- [WHAT YOU SHOULD DO]
Everything from the line containing "IMU pin SCL: D4 -> D1" through the final line of the entries, both included, should be copied exactly and with nothing else; please skip pictures.

- [DATA]
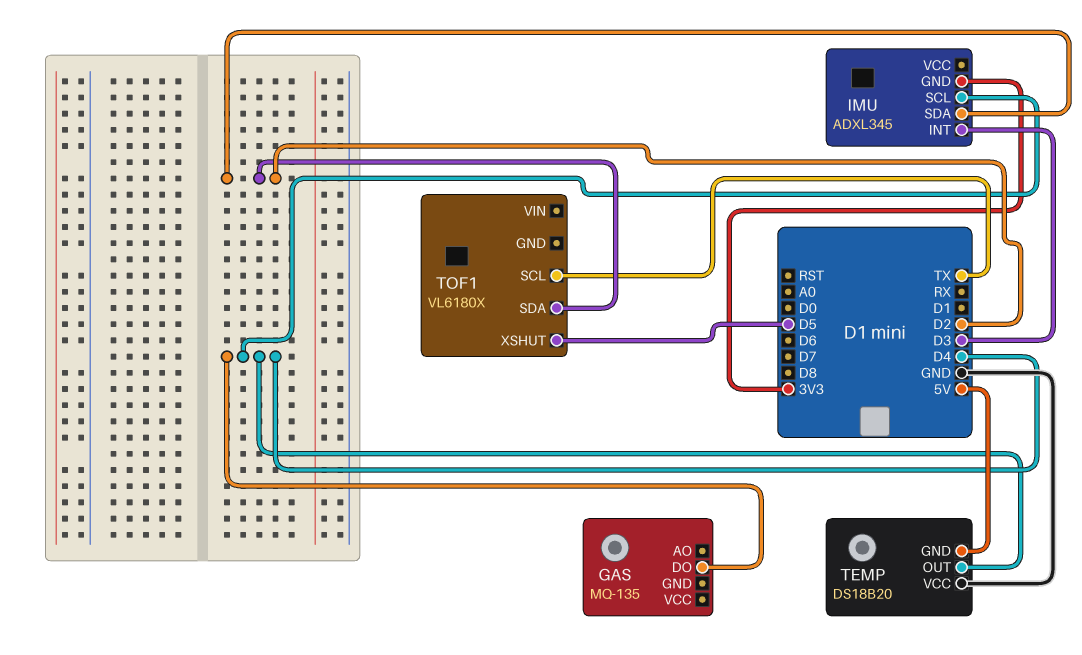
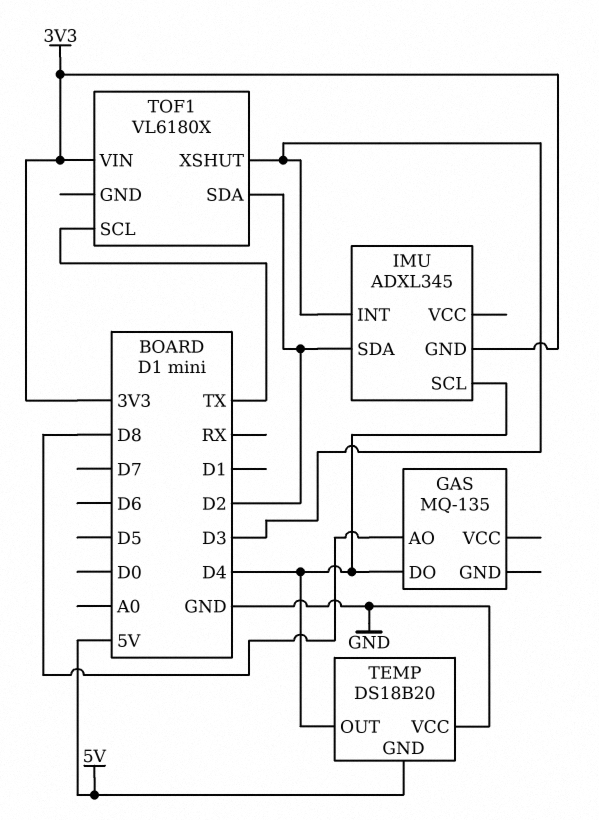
GAS pin AO: none -> D8
TOF1 pin VIN: none -> 3V3
TOF1 pin XSHUT: D5 -> D3

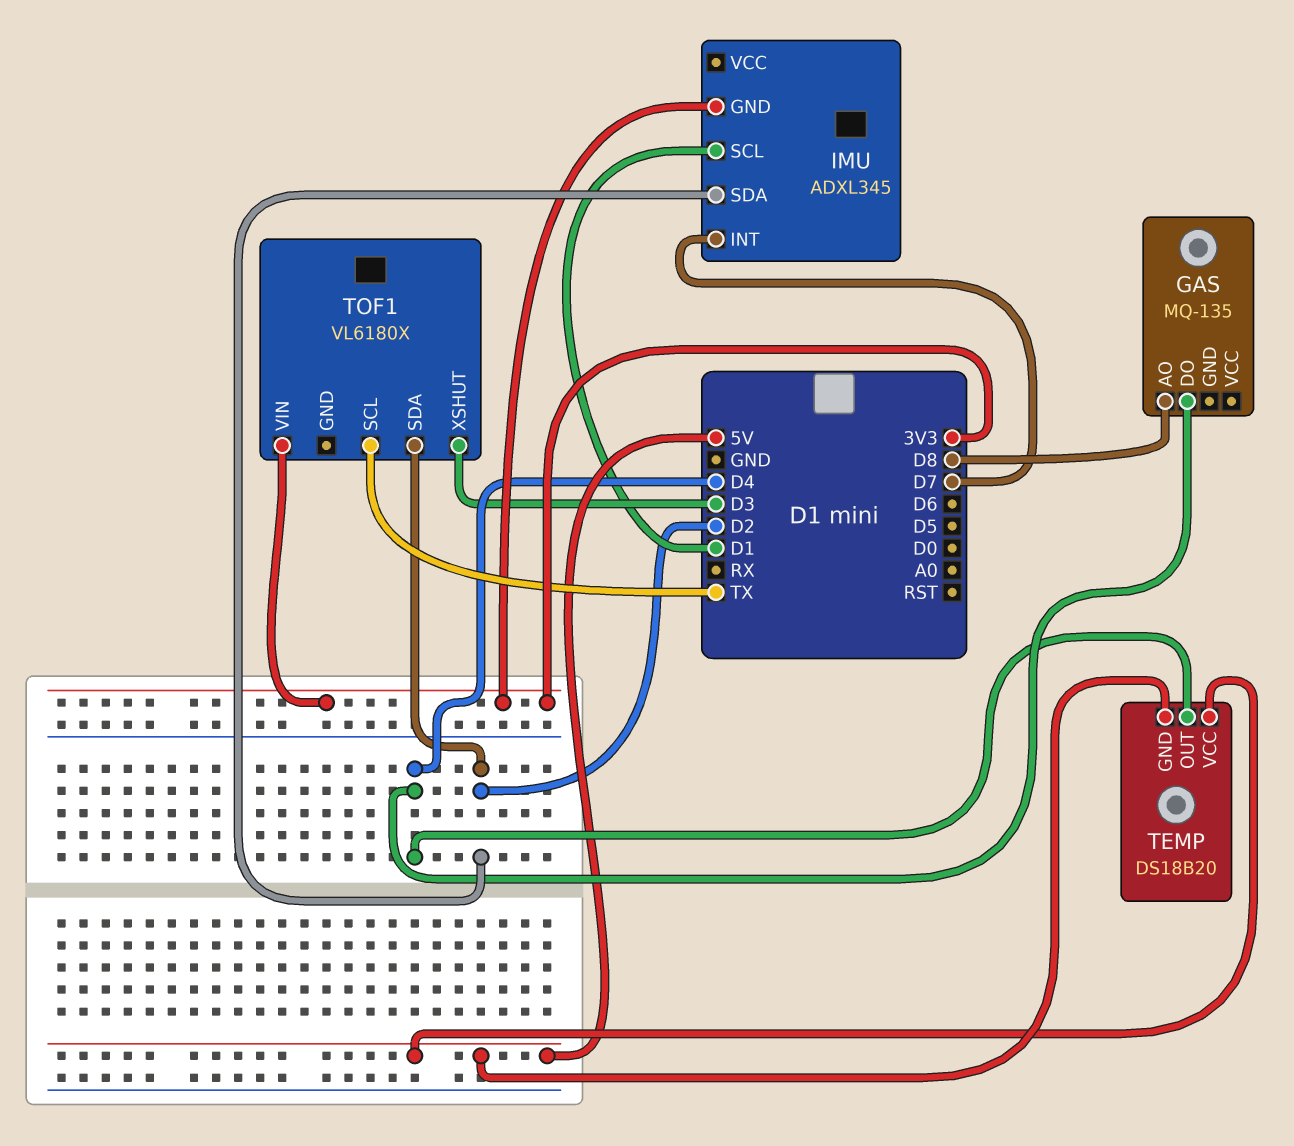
IMU pin INT: D3 -> D7
IMU pin SCL: D4 -> D1
TEMP pin VCC: GND -> 5V

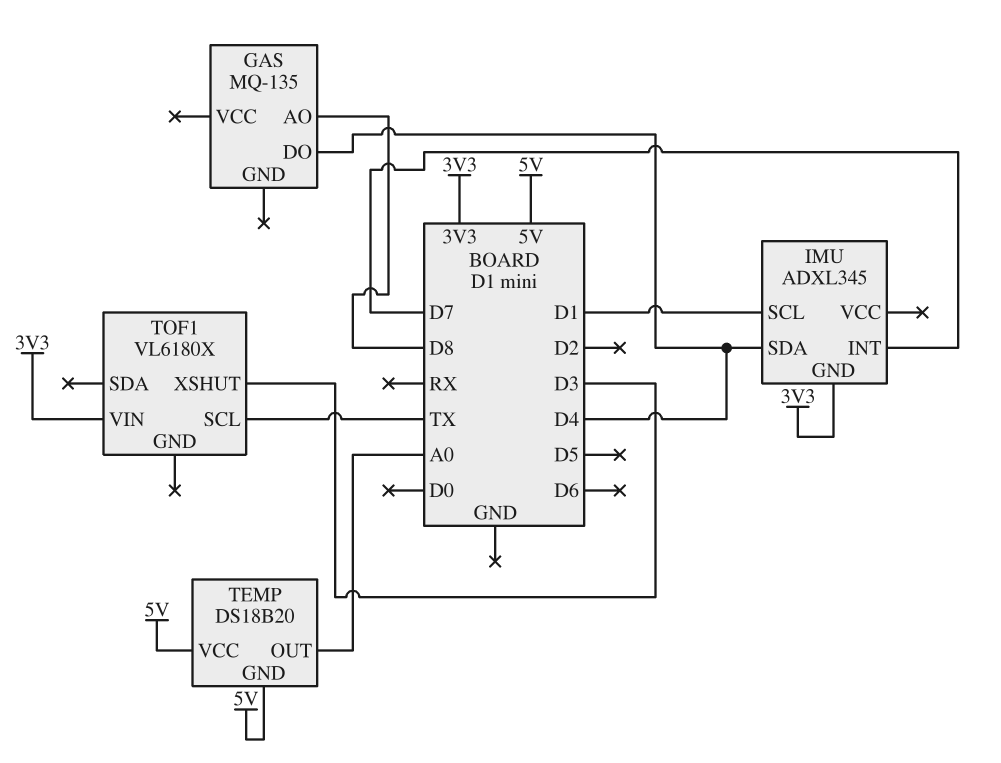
IMU pin SDA: D2 -> D4
TEMP pin OUT: D4 -> A0
TOF1 pin SDA: D2 -> none

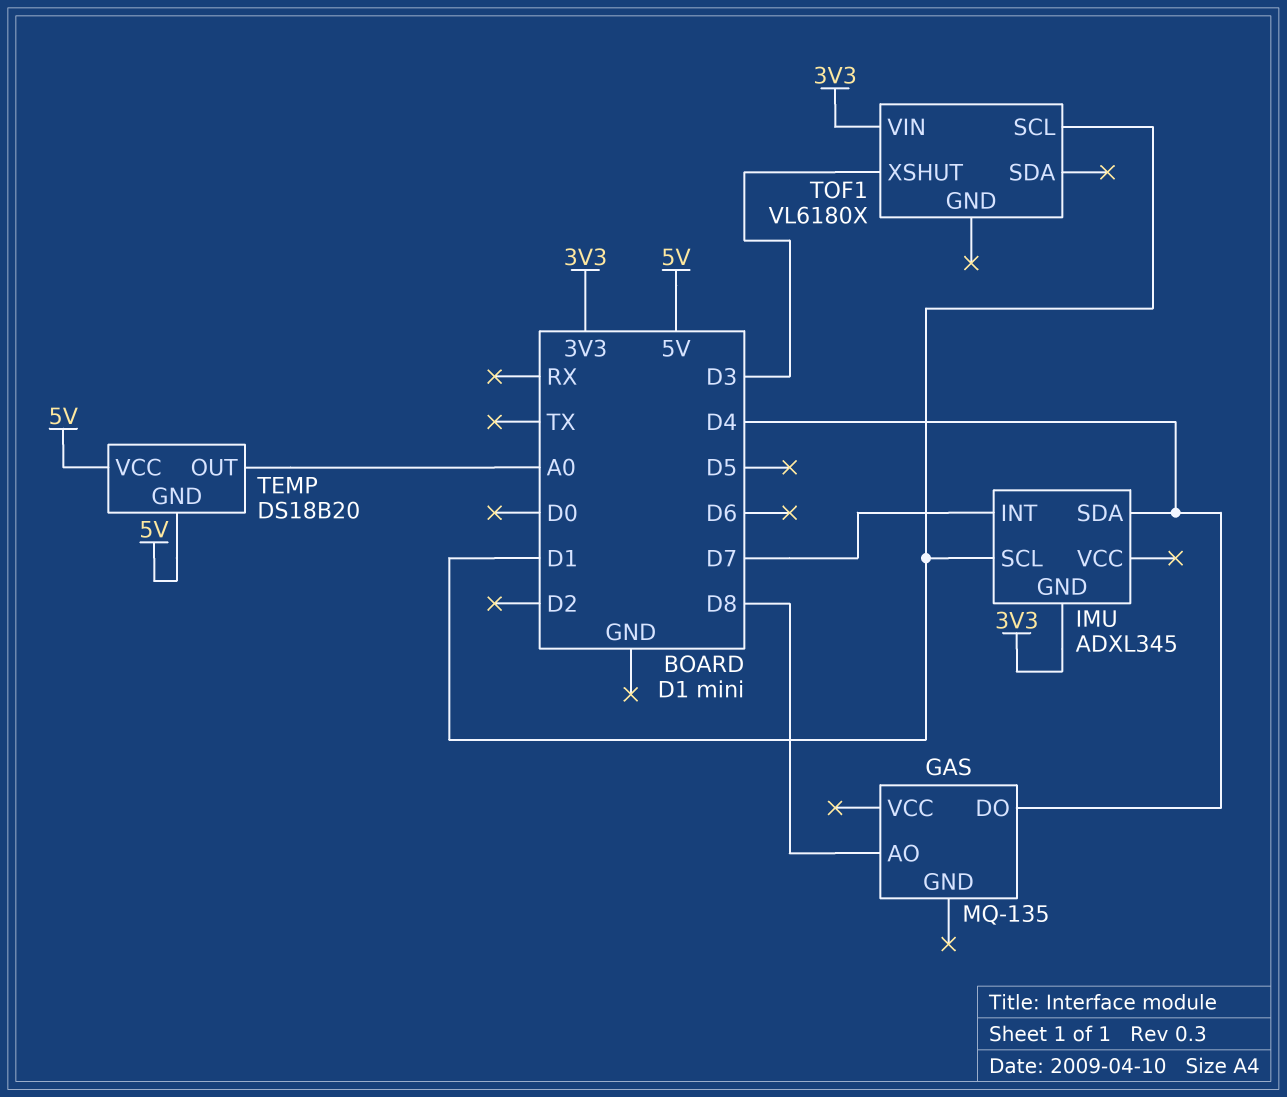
TOF1 pin SCL: TX -> D1

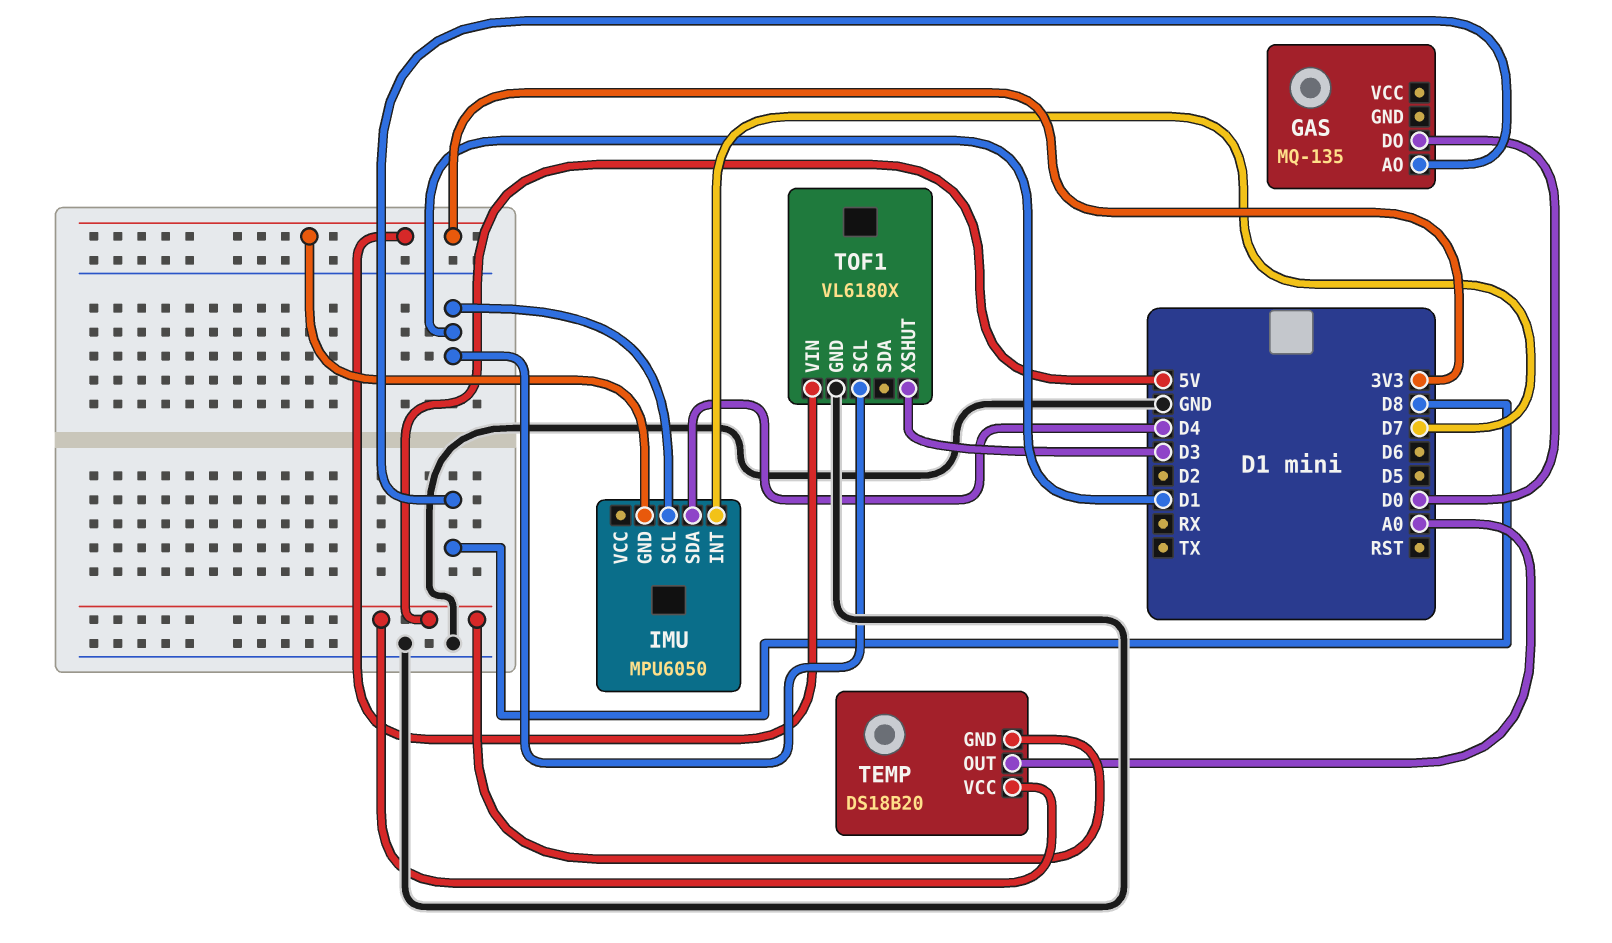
GAS pin DO: D4 -> D0
IMU: ADXL345 -> MPU6050
TOF1 pin GND: none -> GND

- [YOUR SOLUTION]
IMU pin SCL: D4 -> D1
TEMP pin VCC: GND -> 5V

IMU pin SDA: D2 -> D4
TEMP pin OUT: D4 -> A0
TOF1 pin SDA: D2 -> none

TOF1 pin SCL: TX -> D1

GAS pin DO: D4 -> D0
IMU: ADXL345 -> MPU6050
TOF1 pin GND: none -> GND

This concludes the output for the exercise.